= Supplied information =
%%

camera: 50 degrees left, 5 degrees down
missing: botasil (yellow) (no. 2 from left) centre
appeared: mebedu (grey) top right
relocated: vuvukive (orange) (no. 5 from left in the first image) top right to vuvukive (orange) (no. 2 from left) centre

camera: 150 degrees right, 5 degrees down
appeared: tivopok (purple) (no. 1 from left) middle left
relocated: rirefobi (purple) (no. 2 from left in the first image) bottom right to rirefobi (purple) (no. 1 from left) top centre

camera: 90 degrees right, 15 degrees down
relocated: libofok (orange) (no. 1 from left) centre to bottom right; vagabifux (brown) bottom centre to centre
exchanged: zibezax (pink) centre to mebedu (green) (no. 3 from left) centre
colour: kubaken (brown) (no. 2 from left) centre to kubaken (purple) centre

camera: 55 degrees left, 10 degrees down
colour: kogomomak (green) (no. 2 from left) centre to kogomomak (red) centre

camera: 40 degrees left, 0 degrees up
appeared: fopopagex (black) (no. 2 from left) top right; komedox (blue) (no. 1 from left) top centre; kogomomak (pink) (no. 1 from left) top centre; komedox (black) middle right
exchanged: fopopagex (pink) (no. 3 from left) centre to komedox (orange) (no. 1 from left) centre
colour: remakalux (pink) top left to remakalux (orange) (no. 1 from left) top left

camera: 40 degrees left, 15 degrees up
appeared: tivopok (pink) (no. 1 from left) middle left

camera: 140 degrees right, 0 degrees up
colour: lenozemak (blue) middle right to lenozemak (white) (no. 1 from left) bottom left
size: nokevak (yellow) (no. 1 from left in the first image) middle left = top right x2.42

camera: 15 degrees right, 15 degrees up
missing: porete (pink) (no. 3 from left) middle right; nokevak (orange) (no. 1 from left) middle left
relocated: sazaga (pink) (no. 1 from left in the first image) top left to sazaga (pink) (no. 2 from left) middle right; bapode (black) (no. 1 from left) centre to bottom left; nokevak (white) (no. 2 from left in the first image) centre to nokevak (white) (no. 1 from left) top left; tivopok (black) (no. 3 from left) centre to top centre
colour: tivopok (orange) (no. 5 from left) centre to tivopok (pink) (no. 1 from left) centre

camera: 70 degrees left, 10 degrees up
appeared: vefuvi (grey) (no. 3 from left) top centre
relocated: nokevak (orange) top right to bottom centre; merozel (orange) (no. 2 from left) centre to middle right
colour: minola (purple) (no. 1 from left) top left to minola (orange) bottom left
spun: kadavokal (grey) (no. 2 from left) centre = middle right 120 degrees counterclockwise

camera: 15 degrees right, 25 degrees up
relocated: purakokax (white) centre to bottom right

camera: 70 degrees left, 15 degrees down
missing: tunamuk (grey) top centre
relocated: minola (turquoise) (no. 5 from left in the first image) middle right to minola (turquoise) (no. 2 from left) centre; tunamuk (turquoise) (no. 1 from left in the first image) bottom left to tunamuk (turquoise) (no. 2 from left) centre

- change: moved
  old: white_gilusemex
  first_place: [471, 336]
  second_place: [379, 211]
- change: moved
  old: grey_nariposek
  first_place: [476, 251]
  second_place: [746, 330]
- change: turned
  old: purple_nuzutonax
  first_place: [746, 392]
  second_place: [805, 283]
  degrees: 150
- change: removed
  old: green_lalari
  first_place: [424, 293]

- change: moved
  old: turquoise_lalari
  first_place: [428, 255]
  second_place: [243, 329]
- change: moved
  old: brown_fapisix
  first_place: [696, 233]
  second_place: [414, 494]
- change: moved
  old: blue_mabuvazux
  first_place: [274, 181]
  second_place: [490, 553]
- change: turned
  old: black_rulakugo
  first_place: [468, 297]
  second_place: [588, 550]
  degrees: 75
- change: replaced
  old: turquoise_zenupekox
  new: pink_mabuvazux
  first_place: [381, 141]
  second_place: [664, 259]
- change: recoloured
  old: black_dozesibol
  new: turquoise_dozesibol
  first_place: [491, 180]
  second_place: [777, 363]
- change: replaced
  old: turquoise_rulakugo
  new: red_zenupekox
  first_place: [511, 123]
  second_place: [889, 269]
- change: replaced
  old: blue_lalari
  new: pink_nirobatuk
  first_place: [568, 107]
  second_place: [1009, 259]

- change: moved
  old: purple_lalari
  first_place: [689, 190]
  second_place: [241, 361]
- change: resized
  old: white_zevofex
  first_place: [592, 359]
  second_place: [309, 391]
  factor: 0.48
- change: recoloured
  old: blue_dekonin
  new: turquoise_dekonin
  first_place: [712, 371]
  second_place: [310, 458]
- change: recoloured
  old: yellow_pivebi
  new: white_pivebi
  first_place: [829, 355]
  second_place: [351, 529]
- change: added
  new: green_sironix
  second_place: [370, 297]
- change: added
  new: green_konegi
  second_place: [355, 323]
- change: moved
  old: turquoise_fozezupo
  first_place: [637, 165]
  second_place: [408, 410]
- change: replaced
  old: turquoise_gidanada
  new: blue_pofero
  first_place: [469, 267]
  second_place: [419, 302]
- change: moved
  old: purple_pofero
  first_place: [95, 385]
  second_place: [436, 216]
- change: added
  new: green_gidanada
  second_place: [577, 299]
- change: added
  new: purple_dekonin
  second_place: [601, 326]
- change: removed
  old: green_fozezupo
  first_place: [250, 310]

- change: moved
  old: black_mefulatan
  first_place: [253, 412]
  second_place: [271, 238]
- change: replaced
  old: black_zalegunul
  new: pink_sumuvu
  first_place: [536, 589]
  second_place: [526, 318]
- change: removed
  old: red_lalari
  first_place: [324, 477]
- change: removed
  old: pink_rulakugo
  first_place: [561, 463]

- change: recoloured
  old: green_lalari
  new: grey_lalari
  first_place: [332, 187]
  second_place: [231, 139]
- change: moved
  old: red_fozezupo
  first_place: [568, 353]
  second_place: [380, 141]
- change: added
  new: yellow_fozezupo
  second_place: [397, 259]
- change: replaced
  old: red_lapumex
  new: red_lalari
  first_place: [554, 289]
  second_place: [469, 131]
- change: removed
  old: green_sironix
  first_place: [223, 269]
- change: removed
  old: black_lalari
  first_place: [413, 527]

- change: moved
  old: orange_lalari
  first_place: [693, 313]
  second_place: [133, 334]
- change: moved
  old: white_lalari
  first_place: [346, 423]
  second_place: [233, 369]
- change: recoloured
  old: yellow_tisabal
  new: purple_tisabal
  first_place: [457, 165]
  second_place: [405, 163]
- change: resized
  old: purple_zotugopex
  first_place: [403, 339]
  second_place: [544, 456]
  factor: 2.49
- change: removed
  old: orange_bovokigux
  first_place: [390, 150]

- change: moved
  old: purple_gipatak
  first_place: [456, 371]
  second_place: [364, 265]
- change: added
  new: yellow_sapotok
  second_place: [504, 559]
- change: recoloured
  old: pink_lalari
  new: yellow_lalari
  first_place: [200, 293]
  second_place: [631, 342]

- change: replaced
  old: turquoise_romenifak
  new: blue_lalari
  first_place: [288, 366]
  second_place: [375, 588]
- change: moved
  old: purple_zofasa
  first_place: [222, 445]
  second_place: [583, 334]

%%

= Aim of the exercise =
Quote each line of the data above exactly as written.

= Result =
camera: 50 degrees left, 5 degrees down
missing: botasil (yellow) (no. 2 from left) centre
appeared: mebedu (grey) top right
relocated: vuvukive (orange) (no. 5 from left in the first image) top right to vuvukive (orange) (no. 2 from left) centre

camera: 150 degrees right, 5 degrees down
appeared: tivopok (purple) (no. 1 from left) middle left
relocated: rirefobi (purple) (no. 2 from left in the first image) bottom right to rirefobi (purple) (no. 1 from left) top centre

camera: 90 degrees right, 15 degrees down
relocated: libofok (orange) (no. 1 from left) centre to bottom right; vagabifux (brown) bottom centre to centre
exchanged: zibezax (pink) centre to mebedu (green) (no. 3 from left) centre
colour: kubaken (brown) (no. 2 from left) centre to kubaken (purple) centre

camera: 55 degrees left, 10 degrees down
colour: kogomomak (green) (no. 2 from left) centre to kogomomak (red) centre

camera: 40 degrees left, 0 degrees up
appeared: fopopagex (black) (no. 2 from left) top right; komedox (blue) (no. 1 from left) top centre; kogomomak (pink) (no. 1 from left) top centre; komedox (black) middle right
exchanged: fopopagex (pink) (no. 3 from left) centre to komedox (orange) (no. 1 from left) centre
colour: remakalux (pink) top left to remakalux (orange) (no. 1 from left) top left

camera: 40 degrees left, 15 degrees up
appeared: tivopok (pink) (no. 1 from left) middle left

camera: 140 degrees right, 0 degrees up
colour: lenozemak (blue) middle right to lenozemak (white) (no. 1 from left) bottom left
size: nokevak (yellow) (no. 1 from left in the first image) middle left = top right x2.42

camera: 15 degrees right, 15 degrees up
missing: porete (pink) (no. 3 from left) middle right; nokevak (orange) (no. 1 from left) middle left
relocated: sazaga (pink) (no. 1 from left in the first image) top left to sazaga (pink) (no. 2 from left) middle right; bapode (black) (no. 1 from left) centre to bottom left; nokevak (white) (no. 2 from left in the first image) centre to nokevak (white) (no. 1 from left) top left; tivopok (black) (no. 3 from left) centre to top centre
colour: tivopok (orange) (no. 5 from left) centre to tivopok (pink) (no. 1 from left) centre

camera: 70 degrees left, 10 degrees up
appeared: vefuvi (grey) (no. 3 from left) top centre
relocated: nokevak (orange) top right to bottom centre; merozel (orange) (no. 2 from left) centre to middle right
colour: minola (purple) (no. 1 from left) top left to minola (orange) bottom left
spun: kadavokal (grey) (no. 2 from left) centre = middle right 120 degrees counterclockwise

camera: 15 degrees right, 25 degrees up
relocated: purakokax (white) centre to bottom right

camera: 70 degrees left, 15 degrees down
missing: tunamuk (grey) top centre
relocated: minola (turquoise) (no. 5 from left in the first image) middle right to minola (turquoise) (no. 2 from left) centre; tunamuk (turquoise) (no. 1 from left in the first image) bottom left to tunamuk (turquoise) (no. 2 from left) centre

- change: moved
  old: white_gilusemex
  first_place: [471, 336]
  second_place: [379, 211]
- change: moved
  old: grey_nariposek
  first_place: [476, 251]
  second_place: [746, 330]
- change: turned
  old: purple_nuzutonax
  first_place: [746, 392]
  second_place: [805, 283]
  degrees: 150
- change: removed
  old: green_lalari
  first_place: [424, 293]

- change: moved
  old: turquoise_lalari
  first_place: [428, 255]
  second_place: [243, 329]
- change: moved
  old: brown_fapisix
  first_place: [696, 233]
  second_place: [414, 494]
- change: moved
  old: blue_mabuvazux
  first_place: [274, 181]
  second_place: [490, 553]
- change: turned
  old: black_rulakugo
  first_place: [468, 297]
  second_place: [588, 550]
  degrees: 75
- change: replaced
  old: turquoise_zenupekox
  new: pink_mabuvazux
  first_place: [381, 141]
  second_place: [664, 259]
- change: recoloured
  old: black_dozesibol
  new: turquoise_dozesibol
  first_place: [491, 180]
  second_place: [777, 363]
- change: replaced
  old: turquoise_rulakugo
  new: red_zenupekox
  first_place: [511, 123]
  second_place: [889, 269]
- change: replaced
  old: blue_lalari
  new: pink_nirobatuk
  first_place: [568, 107]
  second_place: [1009, 259]

- change: moved
  old: purple_lalari
  first_place: [689, 190]
  second_place: [241, 361]
- change: resized
  old: white_zevofex
  first_place: [592, 359]
  second_place: [309, 391]
  factor: 0.48
- change: recoloured
  old: blue_dekonin
  new: turquoise_dekonin
  first_place: [712, 371]
  second_place: [310, 458]
- change: recoloured
  old: yellow_pivebi
  new: white_pivebi
  first_place: [829, 355]
  second_place: [351, 529]
- change: added
  new: green_sironix
  second_place: [370, 297]
- change: added
  new: green_konegi
  second_place: [355, 323]
- change: moved
  old: turquoise_fozezupo
  first_place: [637, 165]
  second_place: [408, 410]
- change: replaced
  old: turquoise_gidanada
  new: blue_pofero
  first_place: [469, 267]
  second_place: [419, 302]
- change: moved
  old: purple_pofero
  first_place: [95, 385]
  second_place: [436, 216]
- change: added
  new: green_gidanada
  second_place: [577, 299]
- change: added
  new: purple_dekonin
  second_place: [601, 326]
- change: removed
  old: green_fozezupo
  first_place: [250, 310]

- change: moved
  old: black_mefulatan
  first_place: [253, 412]
  second_place: [271, 238]
- change: replaced
  old: black_zalegunul
  new: pink_sumuvu
  first_place: [536, 589]
  second_place: [526, 318]
- change: removed
  old: red_lalari
  first_place: [324, 477]
- change: removed
  old: pink_rulakugo
  first_place: [561, 463]

- change: recoloured
  old: green_lalari
  new: grey_lalari
  first_place: [332, 187]
  second_place: [231, 139]
- change: moved
  old: red_fozezupo
  first_place: [568, 353]
  second_place: [380, 141]
- change: added
  new: yellow_fozezupo
  second_place: [397, 259]
- change: replaced
  old: red_lapumex
  new: red_lalari
  first_place: [554, 289]
  second_place: [469, 131]
- change: removed
  old: green_sironix
  first_place: [223, 269]
- change: removed
  old: black_lalari
  first_place: [413, 527]

- change: moved
  old: orange_lalari
  first_place: [693, 313]
  second_place: [133, 334]
- change: moved
  old: white_lalari
  first_place: [346, 423]
  second_place: [233, 369]
- change: recoloured
  old: yellow_tisabal
  new: purple_tisabal
  first_place: [457, 165]
  second_place: [405, 163]
- change: resized
  old: purple_zotugopex
  first_place: [403, 339]
  second_place: [544, 456]
  factor: 2.49
- change: removed
  old: orange_bovokigux
  first_place: [390, 150]

- change: moved
  old: purple_gipatak
  first_place: [456, 371]
  second_place: [364, 265]
- change: added
  new: yellow_sapotok
  second_place: [504, 559]
- change: recoloured
  old: pink_lalari
  new: yellow_lalari
  first_place: [200, 293]
  second_place: [631, 342]

- change: replaced
  old: turquoise_romenifak
  new: blue_lalari
  first_place: [288, 366]
  second_place: [375, 588]
- change: moved
  old: purple_zofasa
  first_place: [222, 445]
  second_place: [583, 334]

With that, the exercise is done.